Work instructions: Which lines of the material contain the string "tuplet"? Pull out each of them, keeping in mind that case matters.

Entries provided:
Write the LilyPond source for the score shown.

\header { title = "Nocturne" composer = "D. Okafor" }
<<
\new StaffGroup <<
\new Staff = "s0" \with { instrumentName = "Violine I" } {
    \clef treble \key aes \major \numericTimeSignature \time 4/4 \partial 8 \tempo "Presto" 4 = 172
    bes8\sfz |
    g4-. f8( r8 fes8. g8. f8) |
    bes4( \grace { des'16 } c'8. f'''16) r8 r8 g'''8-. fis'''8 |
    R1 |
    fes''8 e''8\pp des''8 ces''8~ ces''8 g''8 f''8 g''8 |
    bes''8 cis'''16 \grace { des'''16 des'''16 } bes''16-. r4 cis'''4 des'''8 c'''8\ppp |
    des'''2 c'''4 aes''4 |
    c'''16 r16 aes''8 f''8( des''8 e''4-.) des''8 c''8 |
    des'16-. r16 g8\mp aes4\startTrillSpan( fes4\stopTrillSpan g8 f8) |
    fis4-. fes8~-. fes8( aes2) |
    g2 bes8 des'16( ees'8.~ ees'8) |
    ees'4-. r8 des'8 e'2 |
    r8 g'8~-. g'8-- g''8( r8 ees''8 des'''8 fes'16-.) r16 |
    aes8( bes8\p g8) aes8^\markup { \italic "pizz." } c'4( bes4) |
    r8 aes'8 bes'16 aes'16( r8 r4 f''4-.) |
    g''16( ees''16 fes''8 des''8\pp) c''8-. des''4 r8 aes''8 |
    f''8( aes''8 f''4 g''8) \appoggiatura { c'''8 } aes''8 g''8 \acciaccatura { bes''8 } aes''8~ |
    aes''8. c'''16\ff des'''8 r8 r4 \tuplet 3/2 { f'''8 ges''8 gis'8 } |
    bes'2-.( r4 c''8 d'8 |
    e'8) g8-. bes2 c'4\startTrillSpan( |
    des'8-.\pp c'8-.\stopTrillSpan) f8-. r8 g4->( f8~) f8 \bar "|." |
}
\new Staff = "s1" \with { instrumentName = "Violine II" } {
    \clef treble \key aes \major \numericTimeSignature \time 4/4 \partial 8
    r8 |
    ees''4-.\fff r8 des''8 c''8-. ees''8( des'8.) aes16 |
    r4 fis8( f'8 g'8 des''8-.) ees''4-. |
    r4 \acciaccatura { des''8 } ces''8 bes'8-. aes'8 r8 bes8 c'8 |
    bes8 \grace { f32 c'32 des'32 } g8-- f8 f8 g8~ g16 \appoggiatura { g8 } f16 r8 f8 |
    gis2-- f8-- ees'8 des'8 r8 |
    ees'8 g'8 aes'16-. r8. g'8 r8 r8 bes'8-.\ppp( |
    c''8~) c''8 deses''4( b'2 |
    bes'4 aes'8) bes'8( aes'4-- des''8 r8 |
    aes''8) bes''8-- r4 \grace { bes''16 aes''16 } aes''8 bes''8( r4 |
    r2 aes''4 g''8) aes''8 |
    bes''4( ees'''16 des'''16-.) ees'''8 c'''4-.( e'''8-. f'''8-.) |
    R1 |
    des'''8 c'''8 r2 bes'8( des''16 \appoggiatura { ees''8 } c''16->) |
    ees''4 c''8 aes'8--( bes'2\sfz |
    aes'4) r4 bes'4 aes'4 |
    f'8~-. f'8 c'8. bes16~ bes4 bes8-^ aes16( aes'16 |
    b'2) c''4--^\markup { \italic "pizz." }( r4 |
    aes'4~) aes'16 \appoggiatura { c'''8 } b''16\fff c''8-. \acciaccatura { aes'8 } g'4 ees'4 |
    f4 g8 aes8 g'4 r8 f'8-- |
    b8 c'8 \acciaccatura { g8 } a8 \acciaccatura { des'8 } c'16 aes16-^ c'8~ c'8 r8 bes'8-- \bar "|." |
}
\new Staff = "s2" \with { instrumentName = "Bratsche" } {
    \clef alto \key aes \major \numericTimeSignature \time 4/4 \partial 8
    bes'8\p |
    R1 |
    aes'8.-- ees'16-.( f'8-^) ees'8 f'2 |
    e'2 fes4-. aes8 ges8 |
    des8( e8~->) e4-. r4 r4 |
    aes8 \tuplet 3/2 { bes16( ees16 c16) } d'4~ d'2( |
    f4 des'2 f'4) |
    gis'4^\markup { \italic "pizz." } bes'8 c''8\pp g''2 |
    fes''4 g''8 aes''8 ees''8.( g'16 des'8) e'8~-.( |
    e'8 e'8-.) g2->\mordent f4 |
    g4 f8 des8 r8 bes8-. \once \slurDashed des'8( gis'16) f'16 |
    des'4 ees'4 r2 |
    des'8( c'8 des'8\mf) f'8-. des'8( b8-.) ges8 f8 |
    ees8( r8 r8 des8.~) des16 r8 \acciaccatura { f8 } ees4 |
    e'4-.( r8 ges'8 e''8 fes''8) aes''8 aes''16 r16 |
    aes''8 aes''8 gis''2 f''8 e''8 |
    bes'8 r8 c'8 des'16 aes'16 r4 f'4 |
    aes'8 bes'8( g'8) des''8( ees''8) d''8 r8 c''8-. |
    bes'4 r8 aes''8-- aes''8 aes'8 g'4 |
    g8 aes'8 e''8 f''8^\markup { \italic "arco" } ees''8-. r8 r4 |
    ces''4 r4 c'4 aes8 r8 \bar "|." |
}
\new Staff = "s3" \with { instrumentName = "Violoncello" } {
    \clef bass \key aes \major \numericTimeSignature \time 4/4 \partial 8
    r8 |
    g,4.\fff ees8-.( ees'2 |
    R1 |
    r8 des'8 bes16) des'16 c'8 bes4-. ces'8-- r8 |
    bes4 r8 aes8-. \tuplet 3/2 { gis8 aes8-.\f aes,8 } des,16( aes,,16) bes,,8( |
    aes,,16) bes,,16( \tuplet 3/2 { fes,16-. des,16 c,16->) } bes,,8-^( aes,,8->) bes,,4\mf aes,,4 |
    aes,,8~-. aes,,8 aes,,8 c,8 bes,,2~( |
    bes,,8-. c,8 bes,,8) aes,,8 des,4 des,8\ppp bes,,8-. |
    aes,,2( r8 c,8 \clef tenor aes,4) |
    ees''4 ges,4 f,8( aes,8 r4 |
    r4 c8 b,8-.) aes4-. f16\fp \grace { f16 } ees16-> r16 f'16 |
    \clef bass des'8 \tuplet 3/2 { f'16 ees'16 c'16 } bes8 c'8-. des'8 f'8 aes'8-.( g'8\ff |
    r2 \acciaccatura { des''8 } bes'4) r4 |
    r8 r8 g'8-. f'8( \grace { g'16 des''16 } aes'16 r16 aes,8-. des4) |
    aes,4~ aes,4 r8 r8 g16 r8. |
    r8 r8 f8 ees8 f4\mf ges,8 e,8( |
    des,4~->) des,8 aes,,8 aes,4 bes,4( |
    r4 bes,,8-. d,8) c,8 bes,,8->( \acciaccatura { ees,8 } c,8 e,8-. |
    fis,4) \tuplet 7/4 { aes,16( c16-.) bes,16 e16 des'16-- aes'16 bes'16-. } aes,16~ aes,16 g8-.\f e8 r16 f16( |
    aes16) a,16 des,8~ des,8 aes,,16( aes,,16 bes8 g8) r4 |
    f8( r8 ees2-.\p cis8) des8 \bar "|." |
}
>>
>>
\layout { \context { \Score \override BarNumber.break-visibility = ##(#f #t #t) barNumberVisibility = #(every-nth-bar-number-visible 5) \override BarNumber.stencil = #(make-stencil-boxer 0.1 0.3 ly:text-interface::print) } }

Answer to the problem:
    aes''8. c'''16\ff des'''8 r8 r4 \tuplet 3/2 { f'''8 ges''8 gis'8 } |
    aes8 \tuplet 3/2 { bes16( ees16 c16) } d'4~ d'2( |
    bes4 r8 aes8-. \tuplet 3/2 { gis8 aes8-.\f aes,8 } des,16( aes,,16) bes,,8( |
    aes,,16) bes,,16( \tuplet 3/2 { fes,16-. des,16 c,16->) } bes,,8-^( aes,,8->) bes,,4\mf aes,,4 |
    \clef bass des'8 \tuplet 3/2 { f'16 ees'16 c'16 } bes8 c'8-. des'8 f'8 aes'8-.( g'8\ff |
    fis,4) \tuplet 7/4 { aes,16( c16-.) bes,16 e16 des'16-- aes'16 bes'16-. } aes,16~ aes,16 g8-.\f e8 r16 f16( |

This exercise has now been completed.